TRY IT - Could you restate the whole listing word for word?

THE DATA -
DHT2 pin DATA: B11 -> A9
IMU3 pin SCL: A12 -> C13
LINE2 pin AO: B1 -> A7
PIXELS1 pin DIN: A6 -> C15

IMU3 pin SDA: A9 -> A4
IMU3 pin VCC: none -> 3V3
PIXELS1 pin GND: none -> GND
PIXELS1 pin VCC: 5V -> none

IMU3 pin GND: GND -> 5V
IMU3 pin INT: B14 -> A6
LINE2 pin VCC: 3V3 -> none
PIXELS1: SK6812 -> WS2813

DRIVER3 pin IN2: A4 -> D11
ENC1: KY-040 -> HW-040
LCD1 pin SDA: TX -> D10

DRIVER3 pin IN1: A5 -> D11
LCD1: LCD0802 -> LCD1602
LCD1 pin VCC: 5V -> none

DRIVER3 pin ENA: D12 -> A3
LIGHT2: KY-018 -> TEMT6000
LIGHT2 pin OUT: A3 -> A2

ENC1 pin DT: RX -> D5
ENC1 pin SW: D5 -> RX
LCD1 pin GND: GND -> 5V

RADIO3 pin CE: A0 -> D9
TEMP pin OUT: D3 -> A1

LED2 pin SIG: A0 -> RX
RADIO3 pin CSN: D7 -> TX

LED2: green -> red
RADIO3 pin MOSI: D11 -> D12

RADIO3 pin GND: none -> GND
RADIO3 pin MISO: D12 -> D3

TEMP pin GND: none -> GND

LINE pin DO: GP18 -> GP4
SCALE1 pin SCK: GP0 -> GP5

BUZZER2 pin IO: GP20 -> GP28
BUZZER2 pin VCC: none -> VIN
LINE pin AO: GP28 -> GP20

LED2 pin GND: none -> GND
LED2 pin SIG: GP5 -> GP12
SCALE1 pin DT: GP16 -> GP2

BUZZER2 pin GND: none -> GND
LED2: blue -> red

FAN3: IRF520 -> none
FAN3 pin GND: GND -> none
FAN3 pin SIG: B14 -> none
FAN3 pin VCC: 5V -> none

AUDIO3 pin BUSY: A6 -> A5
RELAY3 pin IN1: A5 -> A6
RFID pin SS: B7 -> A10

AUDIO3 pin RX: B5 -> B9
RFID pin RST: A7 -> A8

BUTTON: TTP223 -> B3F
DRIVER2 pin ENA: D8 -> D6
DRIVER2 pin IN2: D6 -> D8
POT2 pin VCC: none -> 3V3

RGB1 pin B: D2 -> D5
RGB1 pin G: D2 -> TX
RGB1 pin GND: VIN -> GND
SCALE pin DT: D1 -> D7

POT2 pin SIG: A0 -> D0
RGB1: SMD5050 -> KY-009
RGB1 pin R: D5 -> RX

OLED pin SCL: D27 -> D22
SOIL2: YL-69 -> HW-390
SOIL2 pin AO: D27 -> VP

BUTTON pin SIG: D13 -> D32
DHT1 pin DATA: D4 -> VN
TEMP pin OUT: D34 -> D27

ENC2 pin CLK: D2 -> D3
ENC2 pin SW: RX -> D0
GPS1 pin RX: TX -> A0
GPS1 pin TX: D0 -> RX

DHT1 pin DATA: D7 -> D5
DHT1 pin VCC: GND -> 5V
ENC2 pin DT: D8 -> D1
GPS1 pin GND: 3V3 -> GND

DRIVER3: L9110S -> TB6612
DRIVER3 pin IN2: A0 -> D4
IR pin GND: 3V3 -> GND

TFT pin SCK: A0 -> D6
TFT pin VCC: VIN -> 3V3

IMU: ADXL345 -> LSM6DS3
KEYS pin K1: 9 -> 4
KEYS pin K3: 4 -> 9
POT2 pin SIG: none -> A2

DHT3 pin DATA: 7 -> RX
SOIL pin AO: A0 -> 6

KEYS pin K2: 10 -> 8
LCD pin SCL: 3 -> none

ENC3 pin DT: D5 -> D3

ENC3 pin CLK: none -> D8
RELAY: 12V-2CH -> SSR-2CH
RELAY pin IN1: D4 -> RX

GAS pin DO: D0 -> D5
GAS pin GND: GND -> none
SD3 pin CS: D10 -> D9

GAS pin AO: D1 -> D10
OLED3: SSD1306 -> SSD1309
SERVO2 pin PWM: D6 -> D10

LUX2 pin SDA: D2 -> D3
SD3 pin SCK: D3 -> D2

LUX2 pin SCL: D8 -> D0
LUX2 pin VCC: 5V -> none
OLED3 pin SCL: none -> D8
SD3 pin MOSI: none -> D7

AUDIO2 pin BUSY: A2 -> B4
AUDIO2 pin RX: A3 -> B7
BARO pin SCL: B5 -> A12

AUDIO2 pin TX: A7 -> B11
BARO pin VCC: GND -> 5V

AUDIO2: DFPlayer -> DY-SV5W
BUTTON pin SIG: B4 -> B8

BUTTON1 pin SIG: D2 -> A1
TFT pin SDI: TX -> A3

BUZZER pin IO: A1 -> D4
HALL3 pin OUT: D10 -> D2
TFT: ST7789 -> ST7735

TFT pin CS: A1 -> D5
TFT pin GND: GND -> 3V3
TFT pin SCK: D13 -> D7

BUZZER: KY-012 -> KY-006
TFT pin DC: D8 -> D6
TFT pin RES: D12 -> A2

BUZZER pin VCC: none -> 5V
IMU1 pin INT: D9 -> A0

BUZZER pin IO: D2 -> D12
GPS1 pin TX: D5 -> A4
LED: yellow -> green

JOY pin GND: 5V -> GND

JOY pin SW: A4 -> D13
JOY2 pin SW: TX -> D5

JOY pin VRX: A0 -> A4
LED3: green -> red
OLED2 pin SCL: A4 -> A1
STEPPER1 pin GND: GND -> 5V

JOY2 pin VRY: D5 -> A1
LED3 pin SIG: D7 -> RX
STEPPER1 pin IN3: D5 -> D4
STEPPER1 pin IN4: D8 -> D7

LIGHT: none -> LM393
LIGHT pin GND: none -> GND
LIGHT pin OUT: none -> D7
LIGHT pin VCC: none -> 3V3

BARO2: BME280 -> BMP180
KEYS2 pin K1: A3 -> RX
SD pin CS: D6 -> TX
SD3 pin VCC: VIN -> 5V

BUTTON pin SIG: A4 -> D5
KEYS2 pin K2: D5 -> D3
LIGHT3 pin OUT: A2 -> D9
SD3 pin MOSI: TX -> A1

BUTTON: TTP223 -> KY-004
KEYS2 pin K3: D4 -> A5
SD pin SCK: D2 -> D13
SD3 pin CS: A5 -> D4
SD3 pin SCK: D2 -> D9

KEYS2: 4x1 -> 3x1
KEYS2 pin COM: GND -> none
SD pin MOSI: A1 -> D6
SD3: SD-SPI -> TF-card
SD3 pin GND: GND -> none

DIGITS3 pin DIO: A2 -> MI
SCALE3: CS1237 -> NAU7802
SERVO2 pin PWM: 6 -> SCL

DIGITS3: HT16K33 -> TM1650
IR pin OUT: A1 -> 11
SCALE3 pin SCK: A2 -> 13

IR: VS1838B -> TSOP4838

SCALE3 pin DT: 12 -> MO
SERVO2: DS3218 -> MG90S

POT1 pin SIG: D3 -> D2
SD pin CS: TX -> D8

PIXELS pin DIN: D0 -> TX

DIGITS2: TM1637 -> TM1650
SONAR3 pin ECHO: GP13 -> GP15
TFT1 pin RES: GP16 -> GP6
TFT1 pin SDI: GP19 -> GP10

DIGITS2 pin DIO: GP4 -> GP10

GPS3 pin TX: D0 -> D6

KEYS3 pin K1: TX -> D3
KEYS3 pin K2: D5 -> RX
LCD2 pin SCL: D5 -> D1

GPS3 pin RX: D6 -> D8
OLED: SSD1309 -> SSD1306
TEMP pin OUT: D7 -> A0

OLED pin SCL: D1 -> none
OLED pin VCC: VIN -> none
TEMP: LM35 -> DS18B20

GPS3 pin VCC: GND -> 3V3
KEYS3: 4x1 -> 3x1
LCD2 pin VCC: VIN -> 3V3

ANSWER TO THIS PROBLEM -
DHT2 pin DATA: B11 -> A9
IMU3 pin SCL: A12 -> C13
LINE2 pin AO: B1 -> A7
PIXELS1 pin DIN: A6 -> C15

IMU3 pin SDA: A9 -> A4
IMU3 pin VCC: none -> 3V3
PIXELS1 pin GND: none -> GND
PIXELS1 pin VCC: 5V -> none

IMU3 pin GND: GND -> 5V
IMU3 pin INT: B14 -> A6
LINE2 pin VCC: 3V3 -> none
PIXELS1: SK6812 -> WS2813

DRIVER3 pin IN2: A4 -> D11
ENC1: KY-040 -> HW-040
LCD1 pin SDA: TX -> D10

DRIVER3 pin IN1: A5 -> D11
LCD1: LCD0802 -> LCD1602
LCD1 pin VCC: 5V -> none

DRIVER3 pin ENA: D12 -> A3
LIGHT2: KY-018 -> TEMT6000
LIGHT2 pin OUT: A3 -> A2

ENC1 pin DT: RX -> D5
ENC1 pin SW: D5 -> RX
LCD1 pin GND: GND -> 5V

RADIO3 pin CE: A0 -> D9
TEMP pin OUT: D3 -> A1

LED2 pin SIG: A0 -> RX
RADIO3 pin CSN: D7 -> TX

LED2: green -> red
RADIO3 pin MOSI: D11 -> D12

RADIO3 pin GND: none -> GND
RADIO3 pin MISO: D12 -> D3

TEMP pin GND: none -> GND

LINE pin DO: GP18 -> GP4
SCALE1 pin SCK: GP0 -> GP5

BUZZER2 pin IO: GP20 -> GP28
BUZZER2 pin VCC: none -> VIN
LINE pin AO: GP28 -> GP20

LED2 pin GND: none -> GND
LED2 pin SIG: GP5 -> GP12
SCALE1 pin DT: GP16 -> GP2

BUZZER2 pin GND: none -> GND
LED2: blue -> red

FAN3: IRF520 -> none
FAN3 pin GND: GND -> none
FAN3 pin SIG: B14 -> none
FAN3 pin VCC: 5V -> none

AUDIO3 pin BUSY: A6 -> A5
RELAY3 pin IN1: A5 -> A6
RFID pin SS: B7 -> A10

AUDIO3 pin RX: B5 -> B9
RFID pin RST: A7 -> A8

BUTTON: TTP223 -> B3F
DRIVER2 pin ENA: D8 -> D6
DRIVER2 pin IN2: D6 -> D8
POT2 pin VCC: none -> 3V3

RGB1 pin B: D2 -> D5
RGB1 pin G: D2 -> TX
RGB1 pin GND: VIN -> GND
SCALE pin DT: D1 -> D7

POT2 pin SIG: A0 -> D0
RGB1: SMD5050 -> KY-009
RGB1 pin R: D5 -> RX

OLED pin SCL: D27 -> D22
SOIL2: YL-69 -> HW-390
SOIL2 pin AO: D27 -> VP

BUTTON pin SIG: D13 -> D32
DHT1 pin DATA: D4 -> VN
TEMP pin OUT: D34 -> D27

ENC2 pin CLK: D2 -> D3
ENC2 pin SW: RX -> D0
GPS1 pin RX: TX -> A0
GPS1 pin TX: D0 -> RX

DHT1 pin DATA: D7 -> D5
DHT1 pin VCC: GND -> 5V
ENC2 pin DT: D8 -> D1
GPS1 pin GND: 3V3 -> GND

DRIVER3: L9110S -> TB6612
DRIVER3 pin IN2: A0 -> D4
IR pin GND: 3V3 -> GND

TFT pin SCK: A0 -> D6
TFT pin VCC: VIN -> 3V3

IMU: ADXL345 -> LSM6DS3
KEYS pin K1: 9 -> 4
KEYS pin K3: 4 -> 9
POT2 pin SIG: none -> A2

DHT3 pin DATA: 7 -> RX
SOIL pin AO: A0 -> 6

KEYS pin K2: 10 -> 8
LCD pin SCL: 3 -> none

ENC3 pin DT: D5 -> D3

ENC3 pin CLK: none -> D8
RELAY: 12V-2CH -> SSR-2CH
RELAY pin IN1: D4 -> RX

GAS pin DO: D0 -> D5
GAS pin GND: GND -> none
SD3 pin CS: D10 -> D9

GAS pin AO: D1 -> D10
OLED3: SSD1306 -> SSD1309
SERVO2 pin PWM: D6 -> D10

LUX2 pin SDA: D2 -> D3
SD3 pin SCK: D3 -> D2

LUX2 pin SCL: D8 -> D0
LUX2 pin VCC: 5V -> none
OLED3 pin SCL: none -> D8
SD3 pin MOSI: none -> D7

AUDIO2 pin BUSY: A2 -> B4
AUDIO2 pin RX: A3 -> B7
BARO pin SCL: B5 -> A12

AUDIO2 pin TX: A7 -> B11
BARO pin VCC: GND -> 5V

AUDIO2: DFPlayer -> DY-SV5W
BUTTON pin SIG: B4 -> B8

BUTTON1 pin SIG: D2 -> A1
TFT pin SDI: TX -> A3

BUZZER pin IO: A1 -> D4
HALL3 pin OUT: D10 -> D2
TFT: ST7789 -> ST7735

TFT pin CS: A1 -> D5
TFT pin GND: GND -> 3V3
TFT pin SCK: D13 -> D7

BUZZER: KY-012 -> KY-006
TFT pin DC: D8 -> D6
TFT pin RES: D12 -> A2

BUZZER pin VCC: none -> 5V
IMU1 pin INT: D9 -> A0

BUZZER pin IO: D2 -> D12
GPS1 pin TX: D5 -> A4
LED: yellow -> green

JOY pin GND: 5V -> GND

JOY pin SW: A4 -> D13
JOY2 pin SW: TX -> D5

JOY pin VRX: A0 -> A4
LED3: green -> red
OLED2 pin SCL: A4 -> A1
STEPPER1 pin GND: GND -> 5V

JOY2 pin VRY: D5 -> A1
LED3 pin SIG: D7 -> RX
STEPPER1 pin IN3: D5 -> D4
STEPPER1 pin IN4: D8 -> D7

LIGHT: none -> LM393
LIGHT pin GND: none -> GND
LIGHT pin OUT: none -> D7
LIGHT pin VCC: none -> 3V3

BARO2: BME280 -> BMP180
KEYS2 pin K1: A3 -> RX
SD pin CS: D6 -> TX
SD3 pin VCC: VIN -> 5V

BUTTON pin SIG: A4 -> D5
KEYS2 pin K2: D5 -> D3
LIGHT3 pin OUT: A2 -> D9
SD3 pin MOSI: TX -> A1

BUTTON: TTP223 -> KY-004
KEYS2 pin K3: D4 -> A5
SD pin SCK: D2 -> D13
SD3 pin CS: A5 -> D4
SD3 pin SCK: D2 -> D9

KEYS2: 4x1 -> 3x1
KEYS2 pin COM: GND -> none
SD pin MOSI: A1 -> D6
SD3: SD-SPI -> TF-card
SD3 pin GND: GND -> none

DIGITS3 pin DIO: A2 -> MI
SCALE3: CS1237 -> NAU7802
SERVO2 pin PWM: 6 -> SCL

DIGITS3: HT16K33 -> TM1650
IR pin OUT: A1 -> 11
SCALE3 pin SCK: A2 -> 13

IR: VS1838B -> TSOP4838

SCALE3 pin DT: 12 -> MO
SERVO2: DS3218 -> MG90S

POT1 pin SIG: D3 -> D2
SD pin CS: TX -> D8

PIXELS pin DIN: D0 -> TX

DIGITS2: TM1637 -> TM1650
SONAR3 pin ECHO: GP13 -> GP15
TFT1 pin RES: GP16 -> GP6
TFT1 pin SDI: GP19 -> GP10

DIGITS2 pin DIO: GP4 -> GP10

GPS3 pin TX: D0 -> D6

KEYS3 pin K1: TX -> D3
KEYS3 pin K2: D5 -> RX
LCD2 pin SCL: D5 -> D1

GPS3 pin RX: D6 -> D8
OLED: SSD1309 -> SSD1306
TEMP pin OUT: D7 -> A0

OLED pin SCL: D1 -> none
OLED pin VCC: VIN -> none
TEMP: LM35 -> DS18B20

GPS3 pin VCC: GND -> 3V3
KEYS3: 4x1 -> 3x1
LCD2 pin VCC: VIN -> 3V3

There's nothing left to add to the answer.